## WHAT YOU WILL DO
Recast the listing below as a Markdown table with the columns "No." and "Entry", giving each nonblank line its own row.

## DATASET ROWS
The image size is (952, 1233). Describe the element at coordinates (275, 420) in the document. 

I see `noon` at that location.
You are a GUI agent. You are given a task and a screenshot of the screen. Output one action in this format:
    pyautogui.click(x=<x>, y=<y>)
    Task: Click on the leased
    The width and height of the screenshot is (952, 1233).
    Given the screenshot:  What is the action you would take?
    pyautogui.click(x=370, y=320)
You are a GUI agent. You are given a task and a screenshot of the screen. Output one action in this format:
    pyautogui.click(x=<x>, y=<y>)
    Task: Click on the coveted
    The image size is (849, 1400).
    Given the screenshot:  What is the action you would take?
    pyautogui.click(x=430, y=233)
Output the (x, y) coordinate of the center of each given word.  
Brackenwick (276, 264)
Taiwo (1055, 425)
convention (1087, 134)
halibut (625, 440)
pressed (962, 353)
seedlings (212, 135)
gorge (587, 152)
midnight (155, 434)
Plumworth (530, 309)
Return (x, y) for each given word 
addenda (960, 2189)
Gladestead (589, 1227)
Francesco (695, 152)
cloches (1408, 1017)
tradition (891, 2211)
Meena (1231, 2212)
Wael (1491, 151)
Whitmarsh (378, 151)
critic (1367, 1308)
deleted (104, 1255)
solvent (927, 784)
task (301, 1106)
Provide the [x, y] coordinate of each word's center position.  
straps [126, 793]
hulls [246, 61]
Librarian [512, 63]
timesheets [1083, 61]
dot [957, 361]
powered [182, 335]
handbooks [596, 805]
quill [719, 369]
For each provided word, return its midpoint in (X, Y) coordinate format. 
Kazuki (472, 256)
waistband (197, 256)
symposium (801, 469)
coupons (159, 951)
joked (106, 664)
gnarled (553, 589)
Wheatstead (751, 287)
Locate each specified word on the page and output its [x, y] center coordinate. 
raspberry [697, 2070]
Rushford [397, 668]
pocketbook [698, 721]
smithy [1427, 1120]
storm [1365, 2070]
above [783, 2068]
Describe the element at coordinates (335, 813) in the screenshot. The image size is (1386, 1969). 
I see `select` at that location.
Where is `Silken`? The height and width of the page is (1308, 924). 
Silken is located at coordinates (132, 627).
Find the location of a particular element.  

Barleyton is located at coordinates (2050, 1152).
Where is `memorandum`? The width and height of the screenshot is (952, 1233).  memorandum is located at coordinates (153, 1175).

## WRITTEN RESPONSE
| No. | Entry |
|---|---|
| 1 | The image size is (952, 1233). Describe the element at coordinates (275, 420) in the document.  |
| 2 | I see `noon` at that location. |
| 3 | You are a GUI agent. You are given a task and a screenshot of the screen. Output one action in this format: |
| 4 |     pyautogui.click(x=<x>, y=<y>) |
| 5 |     Task: Click on the leased |
| 6 |     The width and height of the screenshot is (952, 1233). |
| 7 |     Given the screenshot:  What is the action you would take? |
| 8 |     pyautogui.click(x=370, y=320) |
| 9 | You are a GUI agent. You are given a task and a screenshot of the screen. Output one action in this format: |
| 10 |     pyautogui.click(x=<x>, y=<y>) |
| 11 |     Task: Click on the coveted |
| 12 |     The image size is (849, 1400). |
| 13 |     Given the screenshot:  What is the action you would take? |
| 14 |     pyautogui.click(x=430, y=233) |
| 15 | Output the (x, y) coordinate of the center of each given word.   |
| 16 | Brackenwick (276, 264) |
| 17 | Taiwo (1055, 425) |
| 18 | convention (1087, 134) |
| 19 | halibut (625, 440) |
| 20 | pressed (962, 353) |
| 21 | seedlings (212, 135) |
| 22 | gorge (587, 152) |
| 23 | midnight (155, 434) |
| 24 | Plumworth (530, 309) |
| 25 | Return (x, y) for each given word  |
| 26 | addenda (960, 2189) |
| 27 | Gladestead (589, 1227) |
| 28 | Francesco (695, 152) |
| 29 | cloches (1408, 1017) |
| 30 | tradition (891, 2211) |
| 31 | Meena (1231, 2212) |
| 32 | Wael (1491, 151) |
| 33 | Whitmarsh (378, 151) |
| 34 | critic (1367, 1308) |
| 35 | deleted (104, 1255) |
| 36 | solvent (927, 784) |
| 37 | task (301, 1106) |
| 38 | Provide the [x, y] coordinate of each word's center position.   |
| 39 | straps [126, 793] |
| 40 | hulls [246, 61] |
| 41 | Librarian [512, 63] |
| 42 | timesheets [1083, 61] |
| 43 | dot [957, 361] |
| 44 | powered [182, 335] |
| 45 | handbooks [596, 805] |
| 46 | quill [719, 369] |
| 47 | For each provided word, return its midpoint in (X, Y) coordinate format.  |
| 48 | Kazuki (472, 256) |
| 49 | waistband (197, 256) |
| 50 | symposium (801, 469) |
| 51 | coupons (159, 951) |
| 52 | joked (106, 664) |
| 53 | gnarled (553, 589) |
| 54 | Wheatstead (751, 287) |
| 55 | Locate each specified word on the page and output its [x, y] center coordinate.  |
| 56 | raspberry [697, 2070] |
| 57 | Rushford [397, 668] |
| 58 | pocketbook [698, 721] |
| 59 | smithy [1427, 1120] |
| 60 | storm [1365, 2070] |
| 61 | above [783, 2068] |
| 62 | Describe the element at coordinates (335, 813) in the screenshot. The image size is (1386, 1969).  |
| 63 | I see `select` at that location. |
| 64 | Where is `Silken`? The height and width of the page is (1308, 924).  |
| 65 | Silken is located at coordinates (132, 627). |
| 66 | Find the location of a particular element.   |
| 67 | Barleyton is located at coordinates (2050, 1152). |
| 68 | Where is `memorandum`? The width and height of the screenshot is (952, 1233).  memorandum is located at coordinates (153, 1175). |